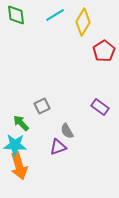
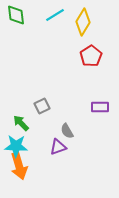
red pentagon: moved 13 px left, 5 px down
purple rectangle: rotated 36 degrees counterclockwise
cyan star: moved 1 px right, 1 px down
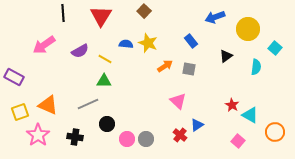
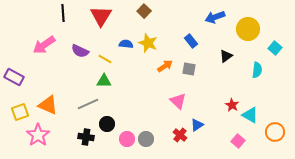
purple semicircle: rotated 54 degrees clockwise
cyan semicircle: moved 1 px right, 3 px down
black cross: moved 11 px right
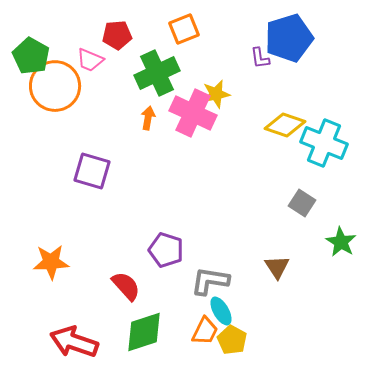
==
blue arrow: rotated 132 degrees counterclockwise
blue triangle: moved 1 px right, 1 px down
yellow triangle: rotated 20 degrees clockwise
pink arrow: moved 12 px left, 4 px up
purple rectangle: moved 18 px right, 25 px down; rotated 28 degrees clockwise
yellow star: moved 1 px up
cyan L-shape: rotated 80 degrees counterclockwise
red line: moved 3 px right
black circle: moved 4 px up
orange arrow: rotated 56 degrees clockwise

PROBLEM TO SOLVE: Please output, exactly as written, the lines above from the one holding "red pentagon: moved 13 px left, 5 px down" through the one holding "black cross: moved 11 px right", both included, with the pictures omitted.

ANSWER BOX:
red pentagon: moved 13 px left, 5 px down
purple rectangle: rotated 36 degrees counterclockwise
cyan star: moved 1 px right, 1 px down
purple semicircle: rotated 54 degrees clockwise
cyan semicircle: moved 1 px right, 3 px down
black cross: moved 11 px right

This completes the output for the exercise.